Description of the task:
Where a record contains an image, leave the image out and print the rest exactly.

Input material:
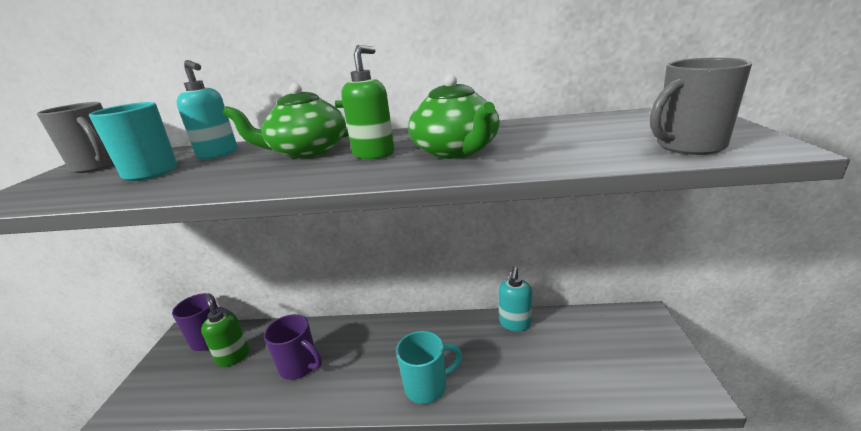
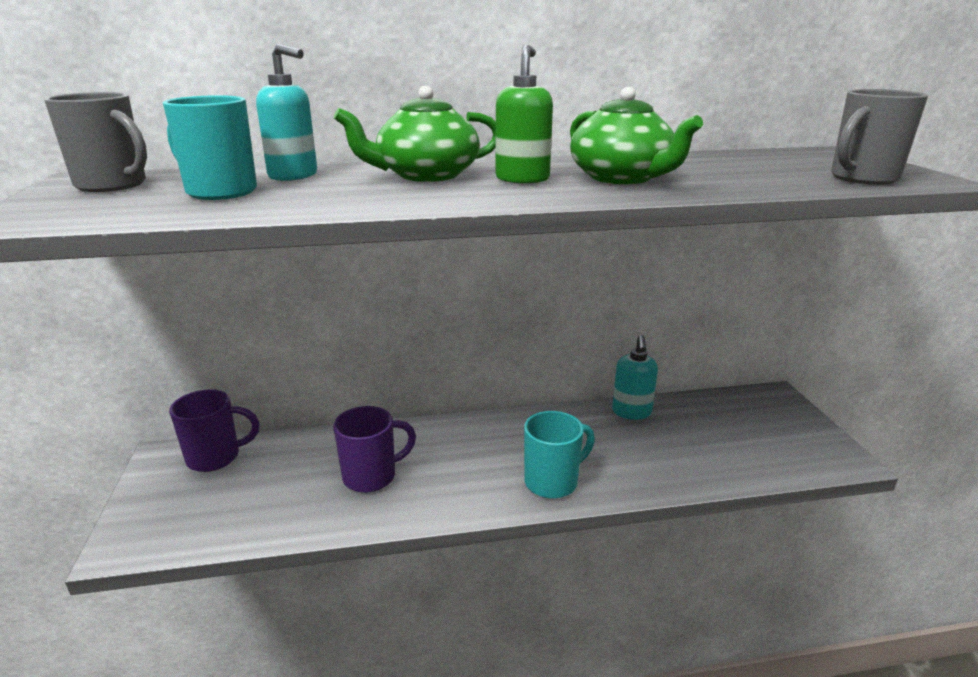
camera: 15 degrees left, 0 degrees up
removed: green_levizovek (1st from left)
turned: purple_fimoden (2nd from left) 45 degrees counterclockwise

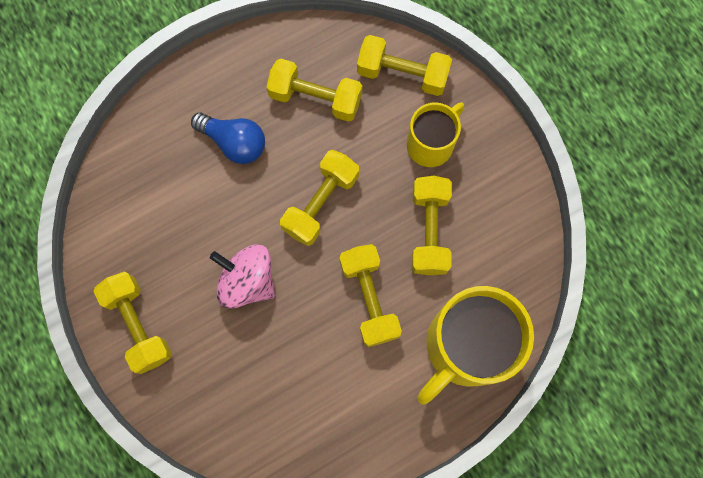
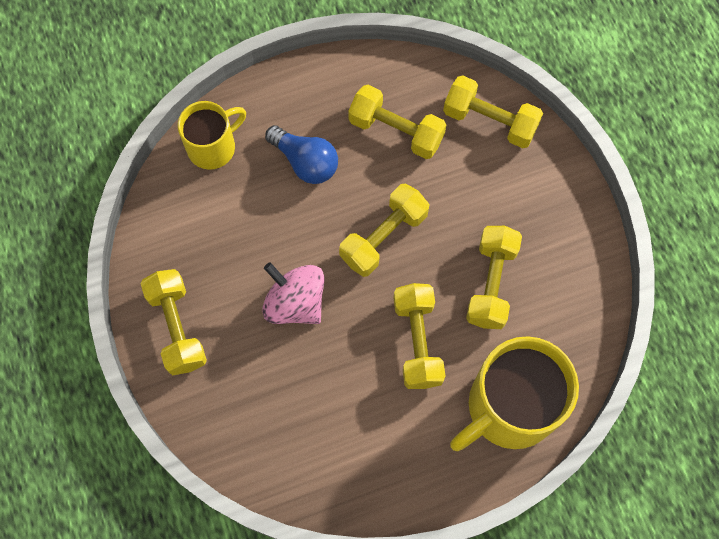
camera: 10 degrees right, 5 degrees down
moved: yellow_fimoden (1st from left)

Answer to this exercise:
camera: 15 degrees left, 0 degrees up
removed: green_levizovek (1st from left)
turned: purple_fimoden (2nd from left) 45 degrees counterclockwise

camera: 10 degrees right, 5 degrees down
moved: yellow_fimoden (1st from left)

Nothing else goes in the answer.